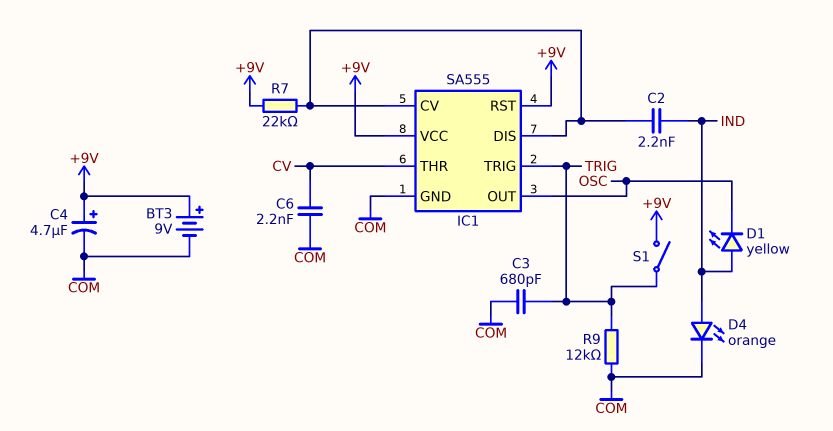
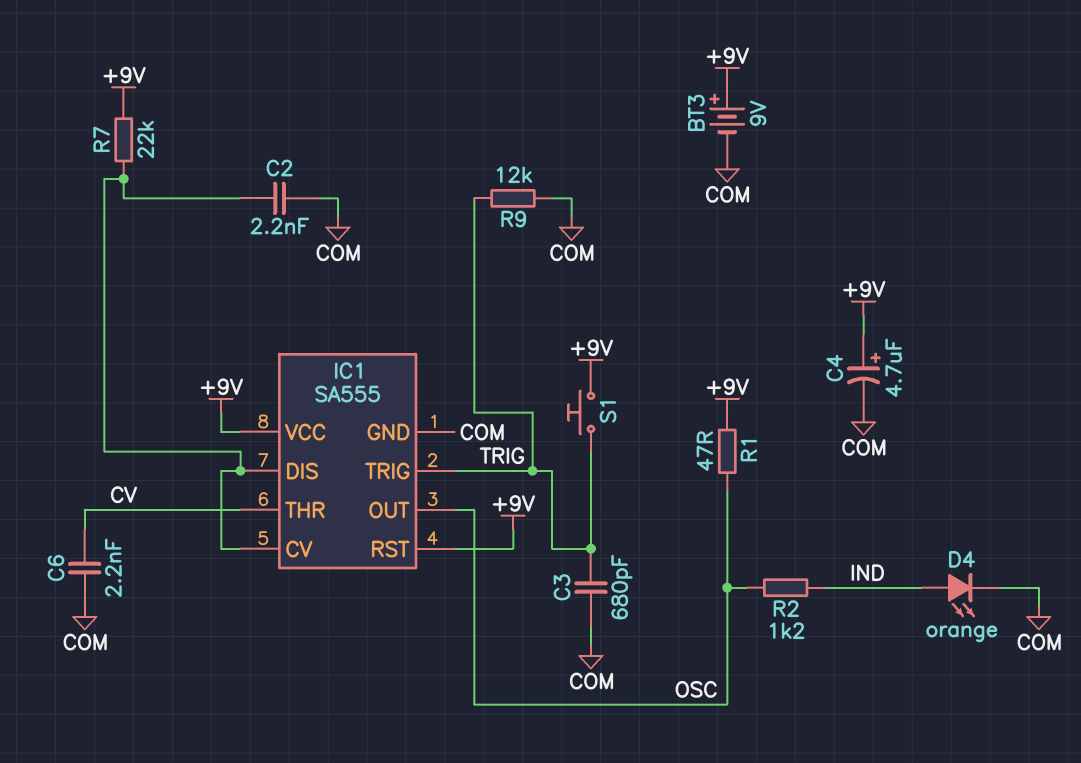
C2: 2.2nF (IC1/CV, IND) -> 2.2nF (COM, IC1/CV)
D1: LED yellow (A IND, K OSC) -> none
R1: none -> 47 (+9V, OSC)
R2: none -> 1.2k (IND, OSC)
S1: switch (+9V, TRIG) -> button (+9V, TRIG)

------------------------------------

PROBLEM:
Each entry must be set down word for word; no image may be carried over.

WORKED SOLUTION:
C2: 2.2nF (IC1/CV, IND) -> 2.2nF (COM, IC1/CV)
D1: LED yellow (A IND, K OSC) -> none
R1: none -> 47 (+9V, OSC)
R2: none -> 1.2k (IND, OSC)
S1: switch (+9V, TRIG) -> button (+9V, TRIG)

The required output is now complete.